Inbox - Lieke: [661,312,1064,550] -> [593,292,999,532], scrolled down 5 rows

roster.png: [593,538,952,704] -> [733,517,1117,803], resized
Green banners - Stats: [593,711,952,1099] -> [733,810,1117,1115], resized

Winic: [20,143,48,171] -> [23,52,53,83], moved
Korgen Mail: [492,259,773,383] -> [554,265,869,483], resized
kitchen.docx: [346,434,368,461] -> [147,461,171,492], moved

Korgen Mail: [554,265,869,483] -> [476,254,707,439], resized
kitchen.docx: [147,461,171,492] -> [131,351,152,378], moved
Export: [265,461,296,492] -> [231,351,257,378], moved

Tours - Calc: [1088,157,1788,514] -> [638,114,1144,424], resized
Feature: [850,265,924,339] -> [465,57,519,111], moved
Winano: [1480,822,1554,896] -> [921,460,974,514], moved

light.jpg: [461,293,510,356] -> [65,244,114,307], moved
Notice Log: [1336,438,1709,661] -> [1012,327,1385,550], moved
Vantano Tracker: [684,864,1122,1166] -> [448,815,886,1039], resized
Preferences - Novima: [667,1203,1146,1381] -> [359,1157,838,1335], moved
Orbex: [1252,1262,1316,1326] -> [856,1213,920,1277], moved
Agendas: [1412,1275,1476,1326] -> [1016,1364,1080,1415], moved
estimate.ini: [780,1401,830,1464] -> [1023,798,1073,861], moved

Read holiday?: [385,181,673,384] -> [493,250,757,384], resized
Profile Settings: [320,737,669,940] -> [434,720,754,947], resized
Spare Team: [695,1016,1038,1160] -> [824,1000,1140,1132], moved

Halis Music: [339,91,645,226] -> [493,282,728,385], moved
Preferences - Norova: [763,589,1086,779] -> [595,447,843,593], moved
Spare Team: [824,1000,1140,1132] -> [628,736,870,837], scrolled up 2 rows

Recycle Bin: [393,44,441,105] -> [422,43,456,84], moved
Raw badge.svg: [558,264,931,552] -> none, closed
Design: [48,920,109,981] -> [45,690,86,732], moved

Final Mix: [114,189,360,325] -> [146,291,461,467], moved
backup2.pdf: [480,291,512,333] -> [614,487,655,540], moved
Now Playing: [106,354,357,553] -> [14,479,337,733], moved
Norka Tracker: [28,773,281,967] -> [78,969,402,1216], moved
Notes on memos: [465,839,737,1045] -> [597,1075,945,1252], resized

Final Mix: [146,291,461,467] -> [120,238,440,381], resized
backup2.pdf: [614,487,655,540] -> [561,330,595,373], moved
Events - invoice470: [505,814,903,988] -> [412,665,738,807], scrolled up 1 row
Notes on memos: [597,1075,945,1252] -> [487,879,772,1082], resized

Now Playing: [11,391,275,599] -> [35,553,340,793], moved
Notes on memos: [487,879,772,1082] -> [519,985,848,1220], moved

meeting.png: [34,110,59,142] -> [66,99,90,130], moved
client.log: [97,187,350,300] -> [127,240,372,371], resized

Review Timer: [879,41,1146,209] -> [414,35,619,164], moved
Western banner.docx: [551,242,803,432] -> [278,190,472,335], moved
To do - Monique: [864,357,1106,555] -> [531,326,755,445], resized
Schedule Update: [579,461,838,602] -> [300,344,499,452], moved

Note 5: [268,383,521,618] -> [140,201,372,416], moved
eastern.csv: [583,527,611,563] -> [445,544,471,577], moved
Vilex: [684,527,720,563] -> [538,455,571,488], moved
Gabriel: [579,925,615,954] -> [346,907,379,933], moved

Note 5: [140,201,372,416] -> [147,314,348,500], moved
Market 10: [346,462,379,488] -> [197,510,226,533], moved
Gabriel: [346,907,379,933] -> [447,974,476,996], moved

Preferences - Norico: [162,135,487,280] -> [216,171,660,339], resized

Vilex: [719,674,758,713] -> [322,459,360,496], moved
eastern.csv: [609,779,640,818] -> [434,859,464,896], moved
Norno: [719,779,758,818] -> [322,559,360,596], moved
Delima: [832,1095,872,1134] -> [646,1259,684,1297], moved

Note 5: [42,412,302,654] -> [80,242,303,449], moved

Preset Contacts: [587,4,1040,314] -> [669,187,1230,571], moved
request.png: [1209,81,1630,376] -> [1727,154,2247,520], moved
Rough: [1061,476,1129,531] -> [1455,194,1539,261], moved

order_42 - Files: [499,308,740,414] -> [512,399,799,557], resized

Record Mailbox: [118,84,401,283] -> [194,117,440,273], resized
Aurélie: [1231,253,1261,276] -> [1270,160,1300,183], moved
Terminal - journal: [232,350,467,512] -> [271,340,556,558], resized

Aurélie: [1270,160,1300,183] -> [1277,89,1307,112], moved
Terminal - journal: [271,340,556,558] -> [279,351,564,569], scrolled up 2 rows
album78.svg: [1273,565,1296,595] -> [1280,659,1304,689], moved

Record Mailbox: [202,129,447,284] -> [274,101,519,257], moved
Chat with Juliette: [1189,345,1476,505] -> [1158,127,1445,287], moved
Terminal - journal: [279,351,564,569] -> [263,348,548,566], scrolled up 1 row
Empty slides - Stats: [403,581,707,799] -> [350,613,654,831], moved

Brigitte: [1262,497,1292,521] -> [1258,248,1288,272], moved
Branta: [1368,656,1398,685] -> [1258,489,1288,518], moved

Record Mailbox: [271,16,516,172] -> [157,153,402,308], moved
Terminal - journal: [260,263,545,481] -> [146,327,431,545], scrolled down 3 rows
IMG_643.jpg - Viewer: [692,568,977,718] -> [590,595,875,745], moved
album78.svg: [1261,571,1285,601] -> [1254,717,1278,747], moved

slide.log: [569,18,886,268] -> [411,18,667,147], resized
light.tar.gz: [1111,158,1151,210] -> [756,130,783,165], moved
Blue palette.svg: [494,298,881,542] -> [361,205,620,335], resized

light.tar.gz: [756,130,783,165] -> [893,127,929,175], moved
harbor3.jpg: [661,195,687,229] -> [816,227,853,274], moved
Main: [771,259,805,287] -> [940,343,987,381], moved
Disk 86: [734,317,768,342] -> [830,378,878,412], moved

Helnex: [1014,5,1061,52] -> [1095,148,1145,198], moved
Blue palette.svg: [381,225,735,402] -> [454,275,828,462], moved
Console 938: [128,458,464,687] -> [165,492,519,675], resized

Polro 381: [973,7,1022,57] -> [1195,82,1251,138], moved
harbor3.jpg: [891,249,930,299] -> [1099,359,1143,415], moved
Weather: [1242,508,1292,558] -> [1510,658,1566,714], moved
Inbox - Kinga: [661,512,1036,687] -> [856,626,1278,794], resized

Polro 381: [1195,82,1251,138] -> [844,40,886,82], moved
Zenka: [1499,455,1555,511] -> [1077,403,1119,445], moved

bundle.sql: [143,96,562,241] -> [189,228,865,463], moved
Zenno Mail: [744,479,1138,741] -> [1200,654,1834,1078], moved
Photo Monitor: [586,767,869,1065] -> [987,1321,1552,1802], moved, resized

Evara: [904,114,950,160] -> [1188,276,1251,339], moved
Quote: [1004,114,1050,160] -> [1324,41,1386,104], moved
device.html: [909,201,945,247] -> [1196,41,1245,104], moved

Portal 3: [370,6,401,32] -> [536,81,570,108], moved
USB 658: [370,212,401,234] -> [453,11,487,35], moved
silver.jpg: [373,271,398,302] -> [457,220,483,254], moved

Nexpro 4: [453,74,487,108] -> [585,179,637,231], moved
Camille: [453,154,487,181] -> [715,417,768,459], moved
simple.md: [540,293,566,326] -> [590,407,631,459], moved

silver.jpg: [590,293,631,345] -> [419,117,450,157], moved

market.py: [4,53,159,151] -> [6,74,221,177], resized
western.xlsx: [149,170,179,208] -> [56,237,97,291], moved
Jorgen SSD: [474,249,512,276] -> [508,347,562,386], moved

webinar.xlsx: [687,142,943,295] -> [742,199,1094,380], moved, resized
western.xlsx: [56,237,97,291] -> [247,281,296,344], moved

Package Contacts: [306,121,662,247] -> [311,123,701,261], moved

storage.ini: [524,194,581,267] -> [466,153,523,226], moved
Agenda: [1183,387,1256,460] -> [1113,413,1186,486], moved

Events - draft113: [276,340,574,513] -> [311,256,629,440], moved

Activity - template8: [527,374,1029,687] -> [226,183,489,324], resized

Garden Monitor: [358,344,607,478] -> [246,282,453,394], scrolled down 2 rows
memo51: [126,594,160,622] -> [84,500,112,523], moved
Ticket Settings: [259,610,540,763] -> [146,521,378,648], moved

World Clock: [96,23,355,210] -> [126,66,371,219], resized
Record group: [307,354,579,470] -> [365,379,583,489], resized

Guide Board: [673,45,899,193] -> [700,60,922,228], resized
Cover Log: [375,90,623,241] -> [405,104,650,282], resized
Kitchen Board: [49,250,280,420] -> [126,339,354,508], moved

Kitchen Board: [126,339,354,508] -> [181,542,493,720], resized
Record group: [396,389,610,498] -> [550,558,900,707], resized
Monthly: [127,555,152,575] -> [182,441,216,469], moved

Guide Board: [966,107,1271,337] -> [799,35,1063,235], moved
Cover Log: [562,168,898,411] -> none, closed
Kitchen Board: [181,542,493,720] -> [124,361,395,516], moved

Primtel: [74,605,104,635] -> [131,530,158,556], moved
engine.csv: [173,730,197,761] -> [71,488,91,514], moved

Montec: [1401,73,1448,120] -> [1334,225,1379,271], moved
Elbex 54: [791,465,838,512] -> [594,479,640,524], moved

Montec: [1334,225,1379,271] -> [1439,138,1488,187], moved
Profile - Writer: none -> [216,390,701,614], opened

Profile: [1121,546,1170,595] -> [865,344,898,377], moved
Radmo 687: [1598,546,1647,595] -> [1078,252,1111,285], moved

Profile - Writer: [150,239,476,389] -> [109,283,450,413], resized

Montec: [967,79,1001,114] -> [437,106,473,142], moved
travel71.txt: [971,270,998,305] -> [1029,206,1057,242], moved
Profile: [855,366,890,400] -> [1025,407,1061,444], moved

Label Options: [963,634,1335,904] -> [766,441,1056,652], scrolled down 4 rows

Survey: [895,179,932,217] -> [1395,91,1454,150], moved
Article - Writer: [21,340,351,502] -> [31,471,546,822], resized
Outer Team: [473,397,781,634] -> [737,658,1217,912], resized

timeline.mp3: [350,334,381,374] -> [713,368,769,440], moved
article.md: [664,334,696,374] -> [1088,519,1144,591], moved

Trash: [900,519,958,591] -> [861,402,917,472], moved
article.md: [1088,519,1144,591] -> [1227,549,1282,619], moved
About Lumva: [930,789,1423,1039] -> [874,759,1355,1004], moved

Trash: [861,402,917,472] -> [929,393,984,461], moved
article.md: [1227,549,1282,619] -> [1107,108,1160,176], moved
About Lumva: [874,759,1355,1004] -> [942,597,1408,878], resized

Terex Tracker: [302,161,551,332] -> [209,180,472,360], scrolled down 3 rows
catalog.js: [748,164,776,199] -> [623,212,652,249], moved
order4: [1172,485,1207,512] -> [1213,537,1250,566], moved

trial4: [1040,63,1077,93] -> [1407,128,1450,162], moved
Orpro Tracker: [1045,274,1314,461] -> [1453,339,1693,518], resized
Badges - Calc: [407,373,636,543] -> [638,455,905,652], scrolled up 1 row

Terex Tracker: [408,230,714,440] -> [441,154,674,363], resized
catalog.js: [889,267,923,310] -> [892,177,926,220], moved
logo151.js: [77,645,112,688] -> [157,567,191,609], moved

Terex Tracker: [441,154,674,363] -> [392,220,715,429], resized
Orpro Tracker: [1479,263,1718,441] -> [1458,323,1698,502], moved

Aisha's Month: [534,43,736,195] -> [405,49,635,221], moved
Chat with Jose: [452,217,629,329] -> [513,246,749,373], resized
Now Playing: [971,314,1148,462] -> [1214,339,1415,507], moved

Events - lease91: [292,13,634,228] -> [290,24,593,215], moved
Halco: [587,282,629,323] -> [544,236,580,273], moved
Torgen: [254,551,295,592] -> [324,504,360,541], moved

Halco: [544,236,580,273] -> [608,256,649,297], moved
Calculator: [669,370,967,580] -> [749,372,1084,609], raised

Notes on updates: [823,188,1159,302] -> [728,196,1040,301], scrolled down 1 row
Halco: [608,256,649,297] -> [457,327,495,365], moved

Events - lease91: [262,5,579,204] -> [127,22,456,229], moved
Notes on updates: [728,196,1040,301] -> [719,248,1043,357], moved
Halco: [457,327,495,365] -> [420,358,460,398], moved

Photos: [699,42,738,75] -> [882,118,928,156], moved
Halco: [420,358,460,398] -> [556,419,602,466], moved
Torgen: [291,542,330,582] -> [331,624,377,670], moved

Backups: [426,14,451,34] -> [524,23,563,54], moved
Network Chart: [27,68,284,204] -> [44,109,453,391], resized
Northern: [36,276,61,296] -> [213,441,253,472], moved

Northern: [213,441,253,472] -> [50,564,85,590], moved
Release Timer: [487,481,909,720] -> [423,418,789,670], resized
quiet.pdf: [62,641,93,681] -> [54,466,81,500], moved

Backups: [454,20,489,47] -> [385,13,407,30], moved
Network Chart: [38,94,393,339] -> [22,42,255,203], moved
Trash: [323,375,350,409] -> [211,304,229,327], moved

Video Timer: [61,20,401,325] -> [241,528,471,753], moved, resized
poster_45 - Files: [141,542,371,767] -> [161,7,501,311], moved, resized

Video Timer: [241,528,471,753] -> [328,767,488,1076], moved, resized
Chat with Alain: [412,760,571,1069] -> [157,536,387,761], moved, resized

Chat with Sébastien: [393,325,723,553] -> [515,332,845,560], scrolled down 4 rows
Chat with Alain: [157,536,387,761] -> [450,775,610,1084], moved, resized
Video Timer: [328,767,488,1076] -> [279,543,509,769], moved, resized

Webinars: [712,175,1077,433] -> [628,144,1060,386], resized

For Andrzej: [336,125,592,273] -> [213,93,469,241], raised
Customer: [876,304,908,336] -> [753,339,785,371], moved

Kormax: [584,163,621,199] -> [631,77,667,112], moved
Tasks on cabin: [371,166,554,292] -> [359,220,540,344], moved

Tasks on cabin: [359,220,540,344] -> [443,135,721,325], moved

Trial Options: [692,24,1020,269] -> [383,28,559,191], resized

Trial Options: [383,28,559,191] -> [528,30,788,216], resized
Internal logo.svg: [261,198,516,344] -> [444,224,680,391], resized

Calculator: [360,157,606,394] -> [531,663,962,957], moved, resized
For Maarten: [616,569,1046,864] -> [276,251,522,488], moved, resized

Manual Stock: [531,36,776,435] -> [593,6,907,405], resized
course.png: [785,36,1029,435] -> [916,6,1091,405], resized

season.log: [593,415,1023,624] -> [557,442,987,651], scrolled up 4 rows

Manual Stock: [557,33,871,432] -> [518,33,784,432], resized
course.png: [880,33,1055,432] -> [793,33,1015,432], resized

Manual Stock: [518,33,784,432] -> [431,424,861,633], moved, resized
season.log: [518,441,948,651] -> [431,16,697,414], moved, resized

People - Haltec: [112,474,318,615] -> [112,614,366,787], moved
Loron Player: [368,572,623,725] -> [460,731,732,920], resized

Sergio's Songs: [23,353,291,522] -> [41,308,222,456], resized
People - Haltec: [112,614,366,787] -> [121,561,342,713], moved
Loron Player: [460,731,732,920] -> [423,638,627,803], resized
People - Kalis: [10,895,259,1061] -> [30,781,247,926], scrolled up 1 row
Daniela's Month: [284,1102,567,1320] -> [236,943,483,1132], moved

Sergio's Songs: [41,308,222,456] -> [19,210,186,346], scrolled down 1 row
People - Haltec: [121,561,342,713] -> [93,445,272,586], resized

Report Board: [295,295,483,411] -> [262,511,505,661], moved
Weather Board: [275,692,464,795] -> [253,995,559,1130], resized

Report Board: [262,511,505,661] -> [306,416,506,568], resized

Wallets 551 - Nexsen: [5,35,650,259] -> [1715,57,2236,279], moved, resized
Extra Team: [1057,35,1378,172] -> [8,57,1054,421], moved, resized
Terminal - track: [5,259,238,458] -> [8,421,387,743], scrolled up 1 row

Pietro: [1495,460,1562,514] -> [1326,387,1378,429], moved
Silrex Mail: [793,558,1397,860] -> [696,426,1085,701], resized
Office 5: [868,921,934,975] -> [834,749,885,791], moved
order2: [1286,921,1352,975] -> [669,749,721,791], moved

--------------------------------

*TASK DIRECTIONS*.
Among the entries above, copy exactly only the lines starting with the one containing "Network Chart: [27,68,284,204]" and going through the one containing "Video Timer: [241,528,471,753]", both ends included.

*ANSWER SECTION*.
Network Chart: [27,68,284,204] -> [44,109,453,391], resized
Northern: [36,276,61,296] -> [213,441,253,472], moved

Northern: [213,441,253,472] -> [50,564,85,590], moved
Release Timer: [487,481,909,720] -> [423,418,789,670], resized
quiet.pdf: [62,641,93,681] -> [54,466,81,500], moved

Backups: [454,20,489,47] -> [385,13,407,30], moved
Network Chart: [38,94,393,339] -> [22,42,255,203], moved
Trash: [323,375,350,409] -> [211,304,229,327], moved

Video Timer: [61,20,401,325] -> [241,528,471,753], moved, resized
poster_45 - Files: [141,542,371,767] -> [161,7,501,311], moved, resized

Video Timer: [241,528,471,753] -> [328,767,488,1076], moved, resized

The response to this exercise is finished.